━━━ Records shown ━━━

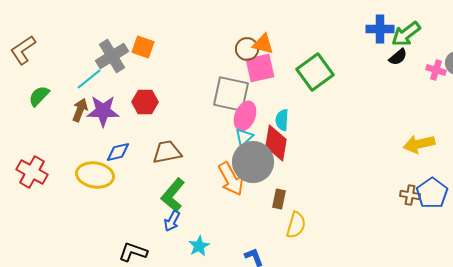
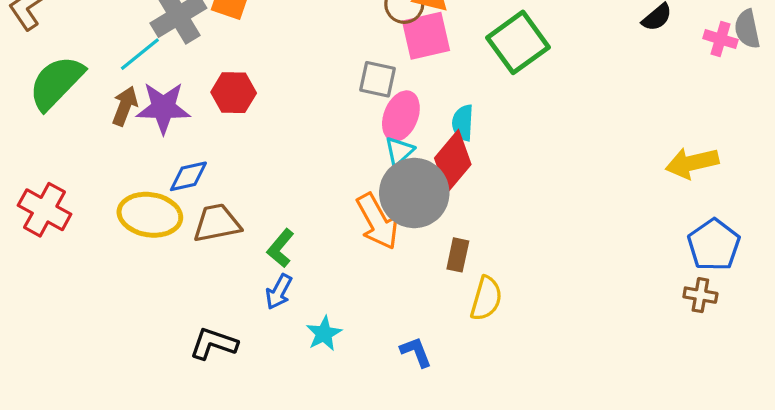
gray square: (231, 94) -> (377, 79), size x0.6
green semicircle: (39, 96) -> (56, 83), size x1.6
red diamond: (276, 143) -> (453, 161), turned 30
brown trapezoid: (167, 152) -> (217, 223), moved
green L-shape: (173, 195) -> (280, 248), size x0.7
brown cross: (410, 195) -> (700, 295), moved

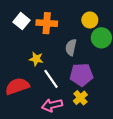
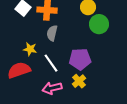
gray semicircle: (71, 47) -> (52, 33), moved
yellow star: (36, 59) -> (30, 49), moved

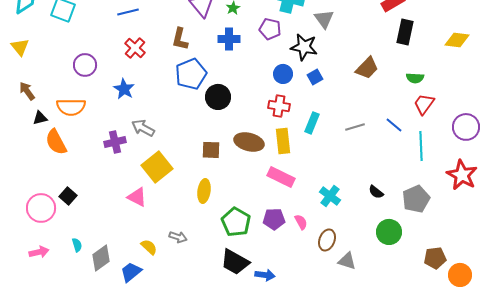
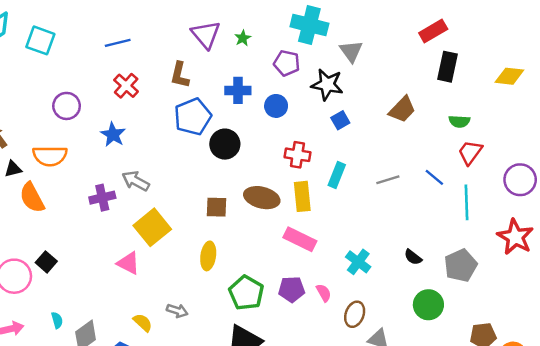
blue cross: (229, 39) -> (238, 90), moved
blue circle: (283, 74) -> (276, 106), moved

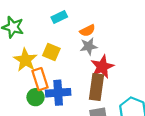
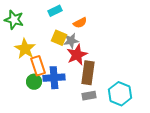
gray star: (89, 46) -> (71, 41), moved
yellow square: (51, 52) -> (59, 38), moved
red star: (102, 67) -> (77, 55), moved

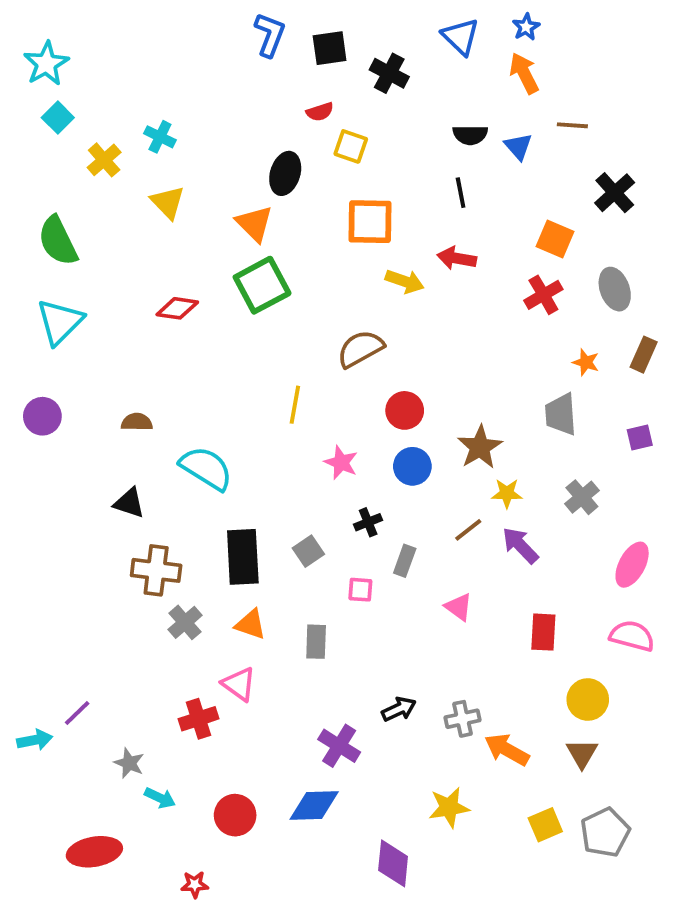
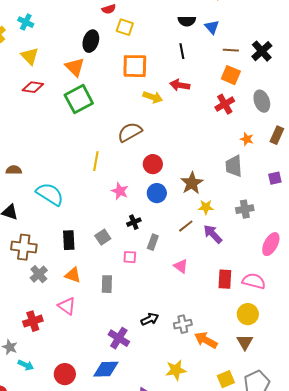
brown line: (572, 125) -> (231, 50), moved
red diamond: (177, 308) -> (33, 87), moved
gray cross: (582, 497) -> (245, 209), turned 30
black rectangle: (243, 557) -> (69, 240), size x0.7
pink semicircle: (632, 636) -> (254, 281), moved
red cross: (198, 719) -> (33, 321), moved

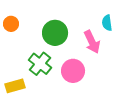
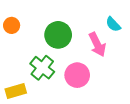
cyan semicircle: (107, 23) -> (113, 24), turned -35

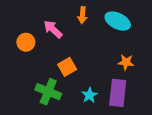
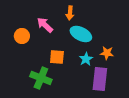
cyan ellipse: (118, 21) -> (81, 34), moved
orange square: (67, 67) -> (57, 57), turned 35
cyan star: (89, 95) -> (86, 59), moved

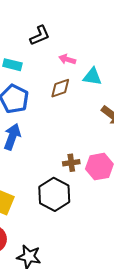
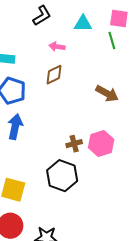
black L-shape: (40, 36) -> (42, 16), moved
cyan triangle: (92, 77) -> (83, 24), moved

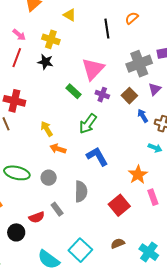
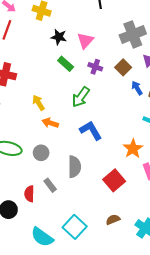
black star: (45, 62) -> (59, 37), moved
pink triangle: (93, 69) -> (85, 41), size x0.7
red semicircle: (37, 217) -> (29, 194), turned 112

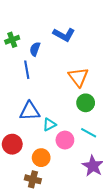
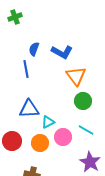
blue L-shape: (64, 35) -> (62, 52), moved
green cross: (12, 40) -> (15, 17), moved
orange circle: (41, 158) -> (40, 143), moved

━━━

> **Task requirements**
Without any pictures, reproduce exactly the lines from the line that contains "orange square: (67, 67)" to the end of the entries above, both ends included.

> **Output**
orange square: (67, 67) -> (57, 57), turned 35
cyan star: (89, 95) -> (86, 59), moved

black L-shape: (40, 36) -> (42, 16), moved
cyan triangle: (92, 77) -> (83, 24), moved

black star: (45, 62) -> (59, 37), moved
pink triangle: (93, 69) -> (85, 41), size x0.7
red semicircle: (37, 217) -> (29, 194), turned 112

blue L-shape: (64, 35) -> (62, 52), moved
green cross: (12, 40) -> (15, 17), moved
orange circle: (41, 158) -> (40, 143), moved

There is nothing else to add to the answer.